*** Opening of Supplied records ***
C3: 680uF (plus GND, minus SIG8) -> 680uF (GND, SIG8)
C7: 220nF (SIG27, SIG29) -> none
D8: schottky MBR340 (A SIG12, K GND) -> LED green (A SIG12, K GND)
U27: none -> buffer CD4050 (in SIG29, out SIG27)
*** Close of Supplied records ***
*** Opening of Supplied records ***
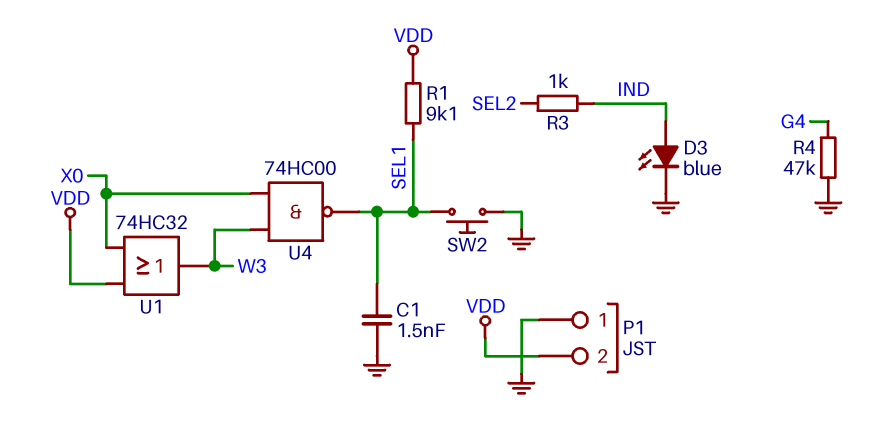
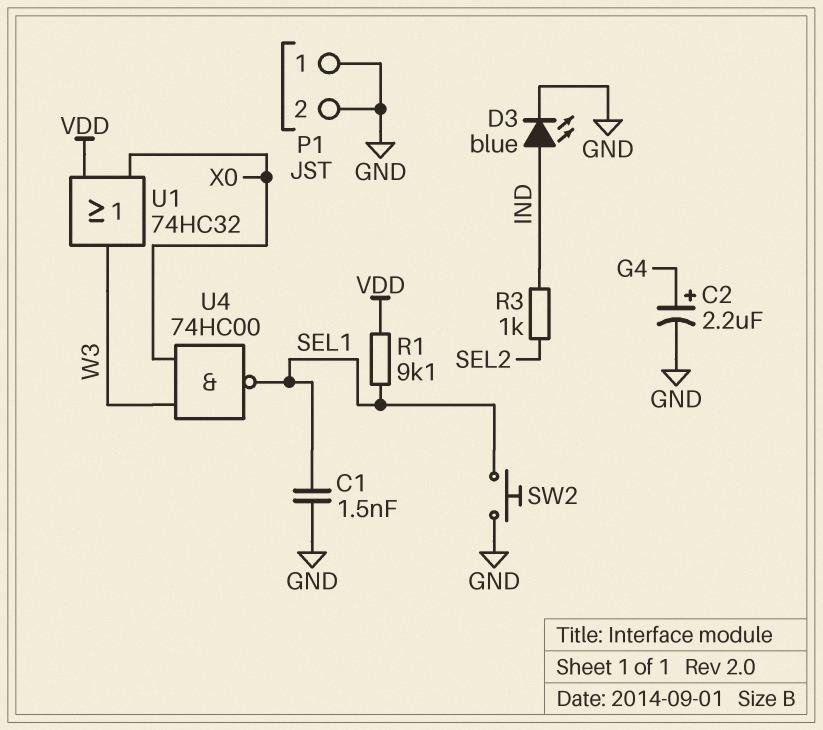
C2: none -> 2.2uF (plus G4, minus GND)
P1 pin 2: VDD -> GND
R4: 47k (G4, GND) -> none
*** Close of Supplied records ***
» Work to complete
Using the listing above, copy exactly the line that contains "C3: 680uF (plus", the line that contains "U27: none ->", and each line that falls between them.

» Answer
C3: 680uF (plus GND, minus SIG8) -> 680uF (GND, SIG8)
C7: 220nF (SIG27, SIG29) -> none
D8: schottky MBR340 (A SIG12, K GND) -> LED green (A SIG12, K GND)
U27: none -> buffer CD4050 (in SIG29, out SIG27)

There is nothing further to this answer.